Gather each line of the rows below that contains the string "kern", treating uppercase and lowercase letters as distinct.
====== Material
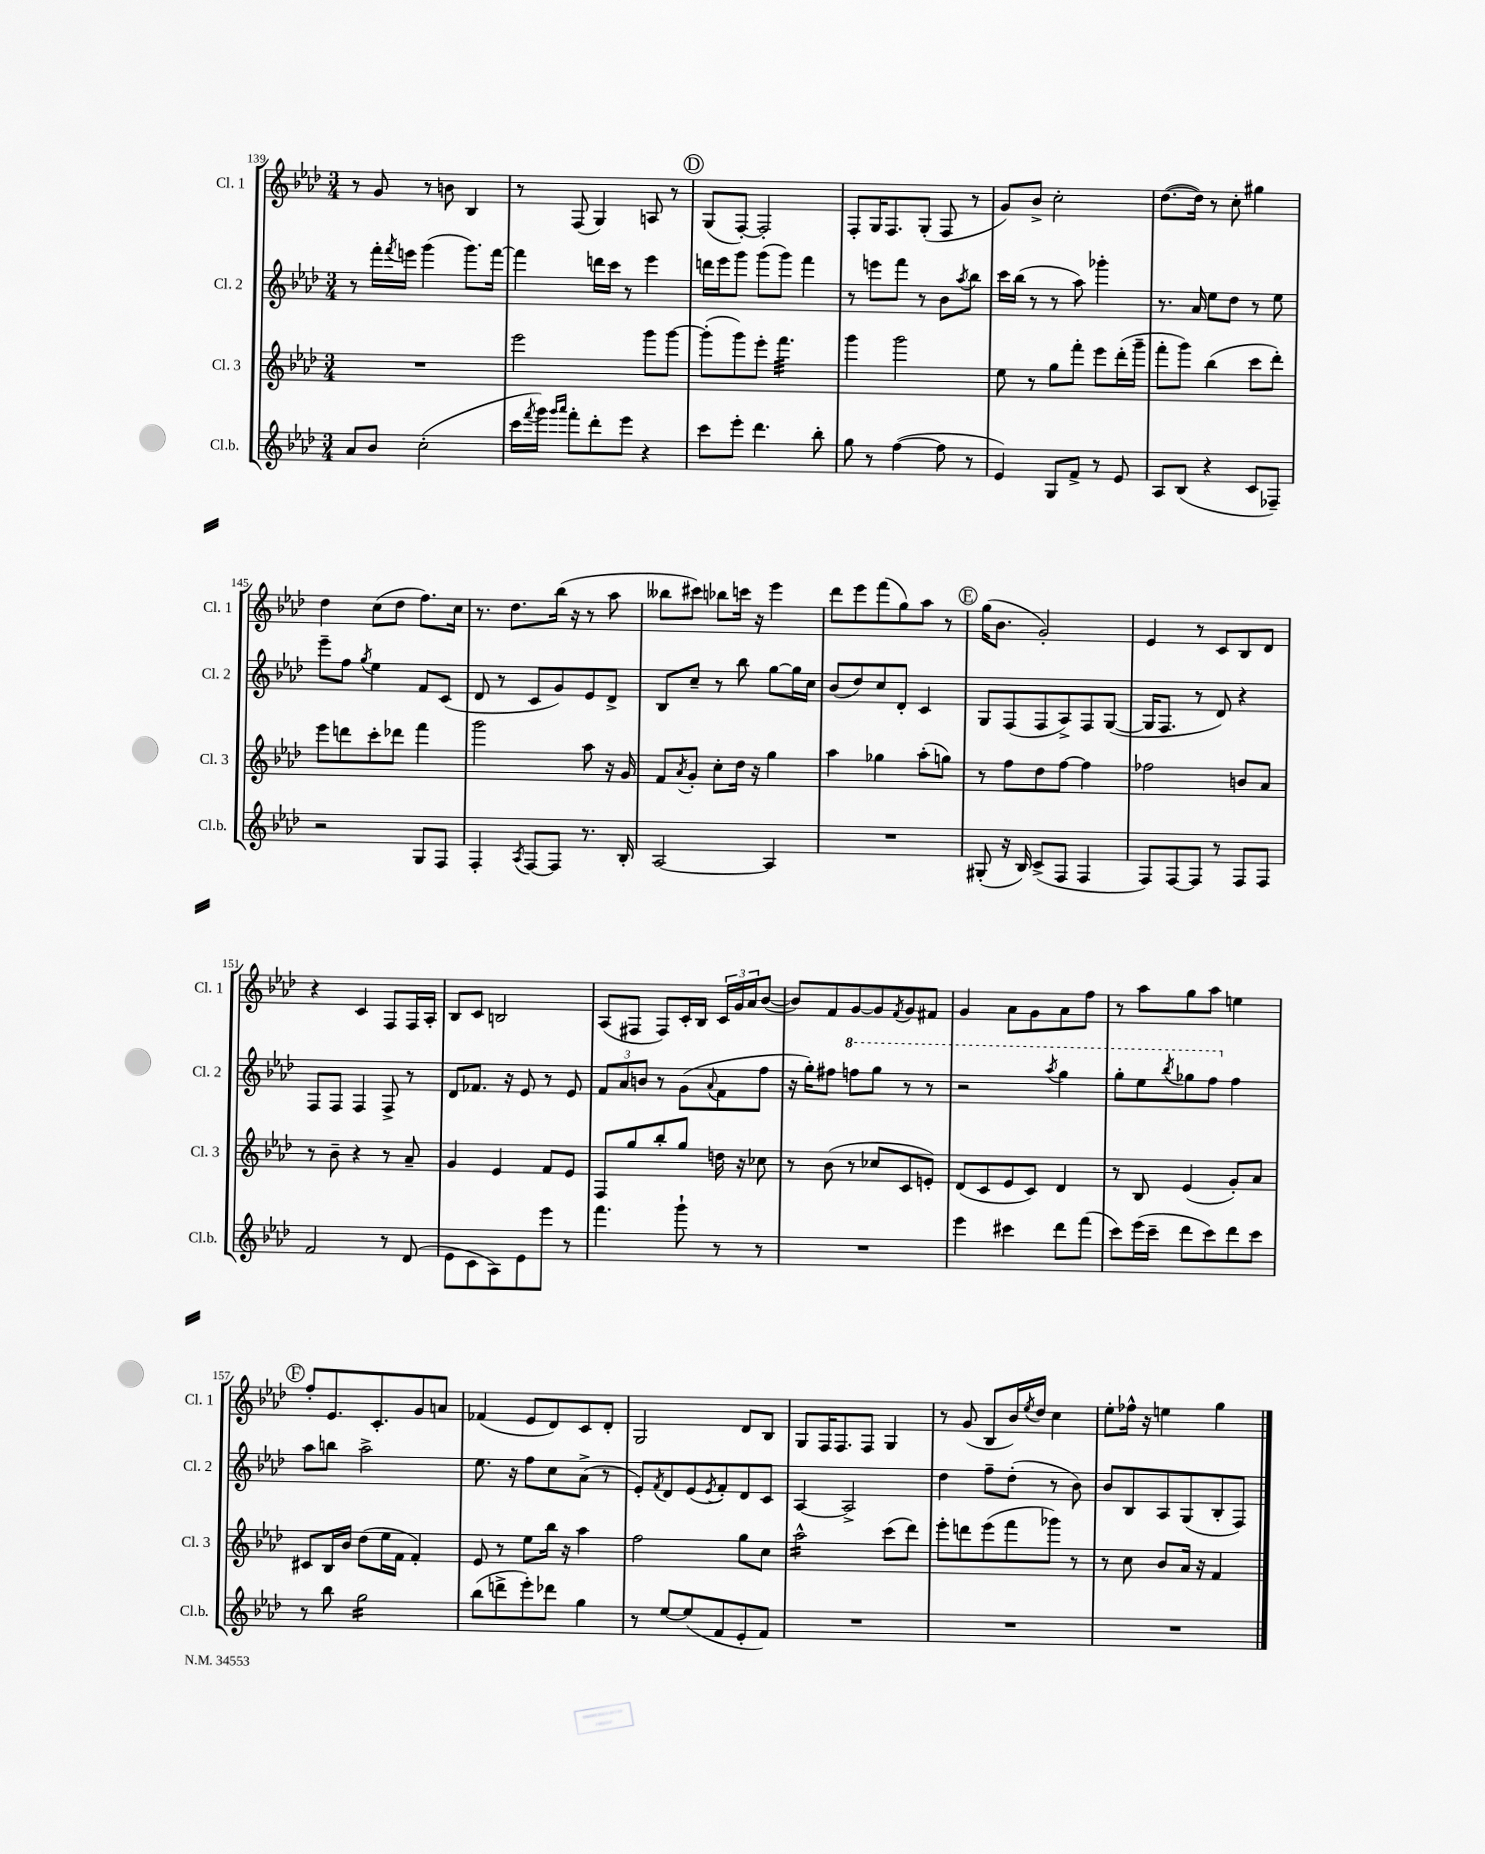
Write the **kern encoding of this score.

**kern	**kern	**kern	**kern
*staff4	*staff3	*staff2	*staff1
*clefG2	*clefG2	*clefG2	*clefG2
*k[b-e-a-d-]	*k[b-e-a-d-]	*k[b-e-a-d-]	*k[b-e-a-d-]
*M3/4	*M3/4	*M3/4	*M3/4
8a-	2.r	8r	8r
8b-	.	16fff'	8g
.	.	8qfff	.
.	.	16eee	.
(2cc'	.	(4ggg	8r
.	.	.	8b
.	.	8.ggg)	4B-
.	.	[16fff	.
=	=	=	=
16ccc	2eee-	4fff]	8r
8qfff	.	.	.
16ggg)	.	.	.
16qqggg	.	.	.
16qqaaa-	.	.	.
8fff'	.	.	(8F
8ddd-'	.	16ddd	4G)
.	.	16ccc	.
8eee-	.	8r	.
4r	8ggg	4eee-	8A
.	[8ggg	.	8r
=	=	=	=
8ccc	(8ggg']	16ddd	(8G
.	.	16eee-	.
8eee-'	8ggg)	8ggg	[8F')
4.ddd-	8eee-'	(8ggg	2F']
.	4.fff	8ggg)	.
.	.	4fff	.
8bb-'	.	.	.
=	=	=	=
8gg	4ggg	8r	8F'
8r	.	8eee	16G
.	.	.	8.F
([4ff	2ggg	8fff	.
.	.	8r	(8G'
8ff]	.	8b-	8F
.	.	8qaa-	.
8r	.	8bb-	8r
=	=	=	=
4e-)	8ee-	16ccc	8g)
.	.	(16bb-	.
.	8r	8r	8b-^
8G	8gg	8r	2cc'
8f^	8fff'	8aa-)	.
8r	8eee-	4ggg-'	.
8e-	(16ddd-'	.	.
.	16ggg~	.	.
=	=	=	=
8A-	8fff'	8.r	([8.dd-
(8B-	8ggg)	.	.
.	.	16a-	16dd-])
4r	(4bb-	8ee-	8r
.	.	8dd-	8cc'
8c	8ccc	8r	4gg#
8F-~)	8ddd-')	8ee-	.
=	=	=	=
2r	8eee-	8eee-~	4dd-
.	8ddd	8ff	.
.	.	8qgg	.
.	8ccc'	4ee-	(8cc
.	8ddd-	.	8dd-
8G	4fff	8f	8.ff)
8F	.	(8c	.
.	.	.	16cc
=	=	=	=
4F'	2ggg	8d-	8.r
.	.	8r	.
.	.	.	8.dd-
8qA-	.	.	.
[8F	.	8c	.
8F]	.	8g)	(16bb-
.	.	.	16r
8.r	8aa-	8e-	8r
.	16r	8d-^	8aa-
16B-'	16g	.	.
=	=	=	=
[2A-	8f	8B-	8bb--
.	8qa-	.	.
.	8g'	8cc~	8ccc#)
.	8cc'	8r	8bb-
.	16dd-	8bb-	16ccc
.	16r	.	16r
4A-]	4gg	[8gg	4eee-
.	.	16gg]	.
.	.	16cc	.
=	=	=	=
2.r	4aa-	(8b-	8ddd-
.	.	8dd-)	8eee-
.	4gg-	8cc	(8fff
.	.	8d-'	8gg)
.	(8aa-'	4c	8aa-
.	8gg)	.	8r
=	=	=	=
(8G#'	8r	8G	(16gg
.	.	.	8.b-
16r	8ff	(8F	.
16B-)	.	.	.
(8c^	8dd-	8F	2g')
8F	[8ff	8A-^)	.
4F	4ff]	8F	.
.	.	([8G	.
=	=	=	=
8F)	2ff-	16G]	4e-
.	.	8.F	.
[8F	.	.	.
8F]	.	8r	8r
8r	.	8d-)	8c
8F	8b	4r	8B-
8F	8a-	.	8d-
=	=	=	=
2f	8r	8F	4r
.	8b-~	8F	.
.	4r	4F	4c
8r	8r	8F^	8F
(8d-	8a-~	8r	16F
.	.	.	16A-'
=	=	=	=
8e-	4g	8d-	8B-
8c	.	8.f-	8c
8A-)	4e-	.	2B
.	.	16r	.
8e-	.	8e-	.
8eee-	8f	8r	.
8r	8e-	8e-	.
=	=	=	=
4.fff	8F	12f	(8A-
.	.	12a-	.
.	8gg	.	8F#
.	.	12b	.
.	8bb-'	8r	8F#)
8ggg`	8gg	(8g	16c'
.	.	.	16B-
.	.	8qqa-	.
8r	16dd	8f	24c
.	.	.	24g
.	16r	.	.
.	.	.	24a-
8r	8cc-	8ff	([8b-
=	=	=	=
2.r	8r	16r	8b-])
.	.	16gg')	.
.	(8b-	8ff#	8f
.	8r	8fff	[8g
.	8cc-	8ggg	8g]
.	.	.	8qf
.	8c	8r	8g
.	8e')	8r	8f#
=	=	=	=
4eee-	(8d-	2r	4g
.	8c	.	.
4ccc#	8e-	.	8a-
.	8c)	.	8g
.	.	8qaaa-	.
8ddd-	4d-	4ggg	8a-
(8fff	.	.	8ff
=	=	=	=
8ccc)	8r	8ggg'	8r
(16eee-	8B-	8eee-	8aa-
16ccc~	.	.	.
.	.	8qbbb-	.
8ddd-	(4e-	8ggg-	8gg
8ccc)	.	8fff	8aa-
8ddd-	8g')	4ff	4ee
8ccc	8a-	.	.
=	=	=	=
8r	8c#	8aa-	8ff'
8bb-	16B-	8bb	8.e-
.	16b-	.	.
2gg	(8dd-	2aa-^	.
.	.	.	8.c'
.	16ee-	.	.
.	16f	.	.
.	4f')	.	8g
.	.	.	8a
=	=	=	=
(8bb-	8e-	8.ee-	(4f-
8ddd^	8r	.	.
.	.	16r	.
8eee-')	8ee-	8ff	8e-
8ddd-	16bb-	8cc	8d-)
.	16r	.	.
4gg	4aa-	(8a-^	8c
.	.	8r	8d-'
=	=	=	=
8r	2ff	8e-')	2G
.	.	8qf	.
[8ee-	.	8d-	.
(8ee-]	.	(8e-	.
.	.	8qe-	.
8f	.	8f')	.
8e-'	8gg	8d-	8d-
8f)	8cc	8c	8B-
=	=	=	=
2.r	2aa-^^	[4A-	8G
.	.	.	16F
.	.	.	8.F
.	.	2A-^]	.
.	.	.	8F
.	(8ccc	.	4G
.	8ddd-)	.	.
=	=	=	=
2.r	8eee-'	4dd-	8r
.	8ddd	.	(8g
.	(8eee-	8ff~	8B-
.	8fff	(8dd-'	16b-)
.	.	.	8qee-
.	.	.	16dd-
.	8ggg-)	8r	4cc
.	8r	8b-)	.
=	=	=	=
2.r	8r	8b-	8ee-'
.	8cc	8B-	16ff-^^
.	.	.	16r
.	8b-	8A-	4ee
.	16a-	(8G	.
.	16r	.	.
.	4f	8B-'	4gg
.	.	8F)	.
==	==	==	==
*-	*-	*-	*-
============
Exercise solution
Write the **kern encoding of this score.
**kern	**kern	**kern	**kern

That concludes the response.